** Task brief **
Produce the listing below again, exactly as shown.

** Task inputs **
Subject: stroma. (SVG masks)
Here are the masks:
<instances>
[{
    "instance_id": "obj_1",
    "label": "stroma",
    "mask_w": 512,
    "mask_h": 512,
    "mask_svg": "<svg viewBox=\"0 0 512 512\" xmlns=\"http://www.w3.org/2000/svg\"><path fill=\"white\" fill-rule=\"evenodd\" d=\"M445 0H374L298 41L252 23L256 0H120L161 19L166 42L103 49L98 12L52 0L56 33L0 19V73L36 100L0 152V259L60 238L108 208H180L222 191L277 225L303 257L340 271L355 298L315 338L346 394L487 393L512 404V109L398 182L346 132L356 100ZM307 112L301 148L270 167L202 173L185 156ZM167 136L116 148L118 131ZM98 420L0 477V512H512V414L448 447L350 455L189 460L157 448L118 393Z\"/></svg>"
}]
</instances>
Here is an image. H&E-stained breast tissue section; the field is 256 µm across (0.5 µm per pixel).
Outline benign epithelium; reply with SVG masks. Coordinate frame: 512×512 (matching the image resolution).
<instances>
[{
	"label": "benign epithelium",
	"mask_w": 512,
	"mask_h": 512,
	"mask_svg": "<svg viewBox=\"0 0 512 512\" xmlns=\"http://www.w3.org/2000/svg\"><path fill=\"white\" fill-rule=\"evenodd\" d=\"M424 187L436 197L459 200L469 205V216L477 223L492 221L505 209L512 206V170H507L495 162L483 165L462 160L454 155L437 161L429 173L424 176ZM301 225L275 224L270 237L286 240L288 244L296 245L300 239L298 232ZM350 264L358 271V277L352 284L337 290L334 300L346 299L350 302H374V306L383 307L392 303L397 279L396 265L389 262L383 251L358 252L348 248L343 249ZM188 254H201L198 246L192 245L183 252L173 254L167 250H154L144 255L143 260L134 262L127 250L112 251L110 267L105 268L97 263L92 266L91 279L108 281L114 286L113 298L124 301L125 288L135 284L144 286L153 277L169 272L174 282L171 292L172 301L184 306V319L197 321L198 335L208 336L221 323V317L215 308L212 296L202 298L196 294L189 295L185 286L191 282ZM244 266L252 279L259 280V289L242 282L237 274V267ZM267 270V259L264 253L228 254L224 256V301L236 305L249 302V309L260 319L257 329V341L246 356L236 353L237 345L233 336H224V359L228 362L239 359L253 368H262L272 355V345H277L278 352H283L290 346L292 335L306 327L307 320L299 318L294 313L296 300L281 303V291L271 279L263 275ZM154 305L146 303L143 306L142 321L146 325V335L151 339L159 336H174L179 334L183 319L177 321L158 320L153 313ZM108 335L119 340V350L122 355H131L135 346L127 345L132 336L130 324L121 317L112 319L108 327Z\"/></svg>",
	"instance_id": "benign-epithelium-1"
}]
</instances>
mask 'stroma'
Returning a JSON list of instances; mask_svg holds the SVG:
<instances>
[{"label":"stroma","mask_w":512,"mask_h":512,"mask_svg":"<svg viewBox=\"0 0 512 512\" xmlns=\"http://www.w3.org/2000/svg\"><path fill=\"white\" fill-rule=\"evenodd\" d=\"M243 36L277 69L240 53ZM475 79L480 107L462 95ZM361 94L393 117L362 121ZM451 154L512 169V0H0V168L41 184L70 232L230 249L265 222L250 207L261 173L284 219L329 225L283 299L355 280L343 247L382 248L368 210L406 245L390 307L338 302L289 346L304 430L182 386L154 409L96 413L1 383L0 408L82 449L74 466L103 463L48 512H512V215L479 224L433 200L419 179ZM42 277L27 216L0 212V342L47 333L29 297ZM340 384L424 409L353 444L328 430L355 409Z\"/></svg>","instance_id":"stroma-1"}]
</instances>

** Correct result **
Subject: stroma. (SVG masks)
Here are the masks:
<instances>
[{
    "instance_id": "obj_1",
    "label": "stroma",
    "mask_w": 512,
    "mask_h": 512,
    "mask_svg": "<svg viewBox=\"0 0 512 512\" xmlns=\"http://www.w3.org/2000/svg\"><path fill=\"white\" fill-rule=\"evenodd\" d=\"M445 0H374L298 41L252 23L256 0H120L161 19L166 42L103 49L98 12L52 0L56 33L0 19V73L36 100L0 152V259L60 238L108 208H180L222 191L277 225L303 257L340 271L355 298L315 338L346 394L487 393L512 404V109L398 182L346 132L356 100ZM307 112L301 148L270 167L202 173L185 156ZM167 136L116 148L118 131ZM98 420L0 477V512H512V414L448 447L350 455L189 460L157 448L118 393Z\"/></svg>"
}]
</instances>
Here is an image. H&E-stained breast tissue section; the field is 256 µm across (0.5 µm per pixel).
Outline benign epithelium; reply with SVG masks. Coordinate frame: 512×512 (matching the image resolution).
<instances>
[{
	"label": "benign epithelium",
	"mask_w": 512,
	"mask_h": 512,
	"mask_svg": "<svg viewBox=\"0 0 512 512\" xmlns=\"http://www.w3.org/2000/svg\"><path fill=\"white\" fill-rule=\"evenodd\" d=\"M424 187L436 197L459 200L469 205V216L477 223L492 221L505 209L512 206V170H507L495 162L483 165L462 160L454 155L437 161L429 173L424 176ZM301 225L275 224L270 237L286 240L288 244L296 245L300 239L298 232ZM350 264L358 271V277L352 284L337 290L334 300L346 299L350 302H374V306L383 307L392 303L397 279L396 265L389 262L383 251L358 252L348 248L343 249ZM188 254H201L198 246L192 245L183 252L173 254L167 250H154L144 255L143 260L134 262L127 250L112 251L110 267L105 268L97 263L92 266L91 279L108 281L114 286L113 298L124 301L125 288L135 284L144 286L153 277L169 272L174 282L171 292L172 301L184 306V319L197 321L198 335L208 336L221 323V317L215 308L212 296L202 298L196 294L189 295L185 286L191 282ZM244 266L252 279L259 280V289L242 282L237 274V267ZM267 270V259L264 253L228 254L224 256V301L236 305L249 302V309L260 319L257 329V341L246 356L236 353L237 345L233 336H224V359L228 362L239 359L253 368H262L272 355V345H277L278 352H283L290 346L292 335L306 327L307 320L299 318L294 313L296 300L281 303V291L271 279L263 275ZM154 305L146 303L143 306L142 321L146 325V335L151 339L159 336H174L179 334L183 319L177 321L158 320L153 313ZM108 335L119 340V350L122 355H131L135 346L127 345L132 336L130 324L121 317L112 319L108 327Z\"/></svg>",
	"instance_id": "benign-epithelium-1"
}]
</instances>
mask 'stroma'
Returning a JSON list of instances; mask_svg holds the SVG:
<instances>
[{"label":"stroma","mask_w":512,"mask_h":512,"mask_svg":"<svg viewBox=\"0 0 512 512\" xmlns=\"http://www.w3.org/2000/svg\"><path fill=\"white\" fill-rule=\"evenodd\" d=\"M243 36L277 69L240 53ZM475 79L480 107L462 95ZM361 94L393 117L362 121ZM451 154L512 169V0H0V168L41 184L70 232L230 249L265 222L250 207L261 173L284 219L329 225L283 299L355 280L343 247L382 248L368 210L406 245L390 307L338 302L289 346L304 430L182 386L154 409L96 413L1 383L0 408L82 449L74 466L103 463L48 512H512V215L479 224L433 200L419 179ZM42 277L27 216L0 212V342L47 333L29 297ZM340 384L424 409L353 444L328 430L355 409Z\"/></svg>","instance_id":"stroma-1"}]
</instances>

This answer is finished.